Count every line in the data below where "features" occurs, then state that number and nothing more.

----------------

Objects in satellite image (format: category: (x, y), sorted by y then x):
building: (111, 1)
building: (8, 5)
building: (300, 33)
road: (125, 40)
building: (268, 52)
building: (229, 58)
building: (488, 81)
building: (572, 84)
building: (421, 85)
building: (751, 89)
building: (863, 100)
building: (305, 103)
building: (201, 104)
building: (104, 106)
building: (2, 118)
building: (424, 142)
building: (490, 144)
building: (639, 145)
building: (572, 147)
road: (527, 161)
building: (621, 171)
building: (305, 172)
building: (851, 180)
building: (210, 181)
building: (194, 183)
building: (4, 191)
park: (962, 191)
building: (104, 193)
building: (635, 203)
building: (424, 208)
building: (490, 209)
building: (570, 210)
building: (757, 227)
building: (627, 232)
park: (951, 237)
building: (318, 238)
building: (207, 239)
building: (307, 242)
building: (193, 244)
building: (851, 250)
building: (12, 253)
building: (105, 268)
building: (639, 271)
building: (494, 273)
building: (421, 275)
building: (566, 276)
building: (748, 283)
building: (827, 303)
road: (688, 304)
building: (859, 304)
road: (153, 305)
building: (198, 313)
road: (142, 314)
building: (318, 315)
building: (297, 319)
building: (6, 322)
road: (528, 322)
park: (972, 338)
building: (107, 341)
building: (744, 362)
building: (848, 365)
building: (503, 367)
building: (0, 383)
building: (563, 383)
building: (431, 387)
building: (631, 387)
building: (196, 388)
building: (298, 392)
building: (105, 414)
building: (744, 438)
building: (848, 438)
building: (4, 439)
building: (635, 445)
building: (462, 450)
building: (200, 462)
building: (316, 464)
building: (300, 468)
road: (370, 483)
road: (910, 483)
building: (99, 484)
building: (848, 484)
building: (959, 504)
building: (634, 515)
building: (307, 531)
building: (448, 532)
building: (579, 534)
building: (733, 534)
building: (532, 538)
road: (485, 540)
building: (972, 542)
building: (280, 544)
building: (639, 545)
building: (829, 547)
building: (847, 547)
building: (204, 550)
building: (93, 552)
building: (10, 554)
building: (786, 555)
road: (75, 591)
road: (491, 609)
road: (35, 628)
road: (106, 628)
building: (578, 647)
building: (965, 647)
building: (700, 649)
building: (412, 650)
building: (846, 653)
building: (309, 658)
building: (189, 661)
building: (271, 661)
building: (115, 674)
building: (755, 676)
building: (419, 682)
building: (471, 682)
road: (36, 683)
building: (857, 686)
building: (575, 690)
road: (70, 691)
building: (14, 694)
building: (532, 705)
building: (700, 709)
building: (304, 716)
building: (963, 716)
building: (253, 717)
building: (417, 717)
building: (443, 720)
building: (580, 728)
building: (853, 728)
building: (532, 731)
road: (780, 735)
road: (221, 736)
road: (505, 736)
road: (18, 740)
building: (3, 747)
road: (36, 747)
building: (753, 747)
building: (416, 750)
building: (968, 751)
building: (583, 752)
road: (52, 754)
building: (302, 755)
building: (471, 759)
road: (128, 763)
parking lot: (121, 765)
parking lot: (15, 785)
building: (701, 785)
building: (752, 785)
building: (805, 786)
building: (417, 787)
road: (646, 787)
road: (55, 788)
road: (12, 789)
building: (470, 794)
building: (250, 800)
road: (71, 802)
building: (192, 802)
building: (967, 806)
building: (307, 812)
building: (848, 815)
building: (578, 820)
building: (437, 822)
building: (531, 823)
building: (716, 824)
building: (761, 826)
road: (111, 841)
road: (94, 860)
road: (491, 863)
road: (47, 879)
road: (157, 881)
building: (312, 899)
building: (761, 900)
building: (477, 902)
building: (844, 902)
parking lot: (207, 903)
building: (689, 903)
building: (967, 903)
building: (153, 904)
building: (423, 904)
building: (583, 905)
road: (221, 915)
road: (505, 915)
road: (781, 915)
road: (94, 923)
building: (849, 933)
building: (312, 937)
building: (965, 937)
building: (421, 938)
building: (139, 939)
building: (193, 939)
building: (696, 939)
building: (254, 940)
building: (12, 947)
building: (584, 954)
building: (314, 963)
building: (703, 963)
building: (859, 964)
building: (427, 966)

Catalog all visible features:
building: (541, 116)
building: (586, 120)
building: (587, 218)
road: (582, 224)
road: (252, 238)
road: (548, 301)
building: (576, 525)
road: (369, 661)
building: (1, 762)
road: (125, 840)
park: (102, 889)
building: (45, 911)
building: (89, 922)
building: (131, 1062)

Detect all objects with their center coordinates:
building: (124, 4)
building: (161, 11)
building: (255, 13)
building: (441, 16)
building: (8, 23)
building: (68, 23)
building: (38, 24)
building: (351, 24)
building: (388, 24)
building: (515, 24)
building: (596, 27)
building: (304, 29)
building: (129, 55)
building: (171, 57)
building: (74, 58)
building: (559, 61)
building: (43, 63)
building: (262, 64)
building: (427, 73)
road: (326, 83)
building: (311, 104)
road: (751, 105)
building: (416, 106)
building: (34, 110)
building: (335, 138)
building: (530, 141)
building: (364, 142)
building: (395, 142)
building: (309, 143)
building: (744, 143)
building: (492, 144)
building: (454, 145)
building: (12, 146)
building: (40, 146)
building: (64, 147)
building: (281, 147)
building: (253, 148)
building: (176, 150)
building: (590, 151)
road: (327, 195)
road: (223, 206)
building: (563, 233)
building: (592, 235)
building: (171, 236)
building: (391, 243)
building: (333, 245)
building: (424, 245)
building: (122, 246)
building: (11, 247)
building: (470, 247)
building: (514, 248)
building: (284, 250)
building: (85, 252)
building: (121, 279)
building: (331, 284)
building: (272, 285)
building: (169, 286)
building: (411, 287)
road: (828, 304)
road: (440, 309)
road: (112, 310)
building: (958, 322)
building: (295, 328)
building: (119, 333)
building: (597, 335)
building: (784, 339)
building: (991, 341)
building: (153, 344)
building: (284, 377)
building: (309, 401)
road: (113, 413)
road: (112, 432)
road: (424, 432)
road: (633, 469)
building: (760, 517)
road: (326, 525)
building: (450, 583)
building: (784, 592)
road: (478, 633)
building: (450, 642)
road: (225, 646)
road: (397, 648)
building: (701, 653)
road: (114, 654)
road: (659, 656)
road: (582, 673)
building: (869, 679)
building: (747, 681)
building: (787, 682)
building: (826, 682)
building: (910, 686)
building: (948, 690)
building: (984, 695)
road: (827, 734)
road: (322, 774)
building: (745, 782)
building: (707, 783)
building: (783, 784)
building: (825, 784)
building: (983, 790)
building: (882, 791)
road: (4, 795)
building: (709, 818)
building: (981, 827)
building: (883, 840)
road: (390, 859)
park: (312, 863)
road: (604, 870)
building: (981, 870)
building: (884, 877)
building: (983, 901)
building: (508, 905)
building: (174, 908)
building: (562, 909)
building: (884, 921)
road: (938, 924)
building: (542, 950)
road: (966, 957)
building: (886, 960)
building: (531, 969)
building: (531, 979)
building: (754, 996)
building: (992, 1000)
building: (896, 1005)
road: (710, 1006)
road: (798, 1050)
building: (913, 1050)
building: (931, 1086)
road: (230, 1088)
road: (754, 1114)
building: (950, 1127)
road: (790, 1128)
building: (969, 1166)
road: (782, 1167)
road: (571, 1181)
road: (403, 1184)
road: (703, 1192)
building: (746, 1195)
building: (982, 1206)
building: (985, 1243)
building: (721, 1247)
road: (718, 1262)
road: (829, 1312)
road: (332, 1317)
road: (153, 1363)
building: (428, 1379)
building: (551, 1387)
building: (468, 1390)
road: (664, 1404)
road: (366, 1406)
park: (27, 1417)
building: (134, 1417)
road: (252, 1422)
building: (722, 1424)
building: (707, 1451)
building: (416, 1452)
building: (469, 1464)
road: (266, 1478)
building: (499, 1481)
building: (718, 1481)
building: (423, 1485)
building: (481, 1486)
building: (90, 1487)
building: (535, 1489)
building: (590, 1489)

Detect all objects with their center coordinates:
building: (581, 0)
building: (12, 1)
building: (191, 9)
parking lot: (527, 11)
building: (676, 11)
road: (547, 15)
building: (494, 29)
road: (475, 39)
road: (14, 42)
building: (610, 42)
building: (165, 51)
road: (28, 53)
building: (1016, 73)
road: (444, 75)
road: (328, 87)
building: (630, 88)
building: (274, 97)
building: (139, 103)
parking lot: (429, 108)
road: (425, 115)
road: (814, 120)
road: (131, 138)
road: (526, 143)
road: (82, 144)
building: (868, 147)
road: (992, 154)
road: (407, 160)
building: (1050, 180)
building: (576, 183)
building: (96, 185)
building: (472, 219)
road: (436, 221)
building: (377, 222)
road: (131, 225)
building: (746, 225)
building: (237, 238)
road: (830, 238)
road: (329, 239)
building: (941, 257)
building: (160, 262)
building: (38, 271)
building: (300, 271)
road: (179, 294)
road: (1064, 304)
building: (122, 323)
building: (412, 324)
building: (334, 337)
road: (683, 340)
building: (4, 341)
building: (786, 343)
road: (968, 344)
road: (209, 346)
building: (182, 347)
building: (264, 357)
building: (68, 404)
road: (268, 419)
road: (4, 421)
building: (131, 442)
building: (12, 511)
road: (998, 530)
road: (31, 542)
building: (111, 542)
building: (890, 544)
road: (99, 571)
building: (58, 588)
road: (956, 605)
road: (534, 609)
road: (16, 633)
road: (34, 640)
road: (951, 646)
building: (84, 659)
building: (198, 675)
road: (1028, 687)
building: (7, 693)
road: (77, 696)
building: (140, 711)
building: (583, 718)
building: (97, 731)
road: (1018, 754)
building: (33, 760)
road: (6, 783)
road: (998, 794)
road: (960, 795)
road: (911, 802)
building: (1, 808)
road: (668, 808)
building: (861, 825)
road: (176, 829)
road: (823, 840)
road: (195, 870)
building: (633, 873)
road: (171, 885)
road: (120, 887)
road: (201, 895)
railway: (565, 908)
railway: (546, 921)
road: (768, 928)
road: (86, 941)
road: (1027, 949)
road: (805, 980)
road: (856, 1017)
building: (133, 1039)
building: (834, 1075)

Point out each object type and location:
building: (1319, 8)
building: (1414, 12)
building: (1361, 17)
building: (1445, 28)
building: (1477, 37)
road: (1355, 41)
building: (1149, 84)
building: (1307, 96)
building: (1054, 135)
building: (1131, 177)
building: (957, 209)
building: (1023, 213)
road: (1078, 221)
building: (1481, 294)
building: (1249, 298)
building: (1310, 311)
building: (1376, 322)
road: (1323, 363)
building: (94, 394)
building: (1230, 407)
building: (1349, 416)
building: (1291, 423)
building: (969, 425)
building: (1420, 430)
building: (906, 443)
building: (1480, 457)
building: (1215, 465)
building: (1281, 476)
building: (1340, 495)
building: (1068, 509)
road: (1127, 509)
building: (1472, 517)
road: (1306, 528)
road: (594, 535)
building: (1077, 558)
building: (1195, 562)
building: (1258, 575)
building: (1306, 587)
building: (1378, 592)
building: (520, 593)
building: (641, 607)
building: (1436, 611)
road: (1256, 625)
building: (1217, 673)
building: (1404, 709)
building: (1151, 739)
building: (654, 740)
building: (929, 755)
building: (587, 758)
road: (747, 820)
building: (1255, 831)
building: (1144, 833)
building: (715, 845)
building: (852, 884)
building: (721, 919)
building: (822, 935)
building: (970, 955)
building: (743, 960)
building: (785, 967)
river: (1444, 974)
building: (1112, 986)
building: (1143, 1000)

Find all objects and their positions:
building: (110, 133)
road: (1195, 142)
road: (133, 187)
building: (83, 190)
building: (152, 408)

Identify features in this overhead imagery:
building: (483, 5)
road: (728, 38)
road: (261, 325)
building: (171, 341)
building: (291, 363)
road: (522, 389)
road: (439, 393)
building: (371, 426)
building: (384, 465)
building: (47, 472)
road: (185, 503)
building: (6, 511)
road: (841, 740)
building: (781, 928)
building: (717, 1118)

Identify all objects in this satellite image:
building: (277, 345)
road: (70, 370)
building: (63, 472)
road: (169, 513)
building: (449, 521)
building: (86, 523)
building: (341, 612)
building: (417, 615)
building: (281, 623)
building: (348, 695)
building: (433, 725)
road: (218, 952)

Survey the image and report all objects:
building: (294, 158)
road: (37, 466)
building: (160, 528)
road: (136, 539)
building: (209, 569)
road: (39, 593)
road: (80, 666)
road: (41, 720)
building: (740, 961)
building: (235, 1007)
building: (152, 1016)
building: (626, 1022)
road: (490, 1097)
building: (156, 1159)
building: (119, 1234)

----------------

### [RESPONSE TO THE TASK]
2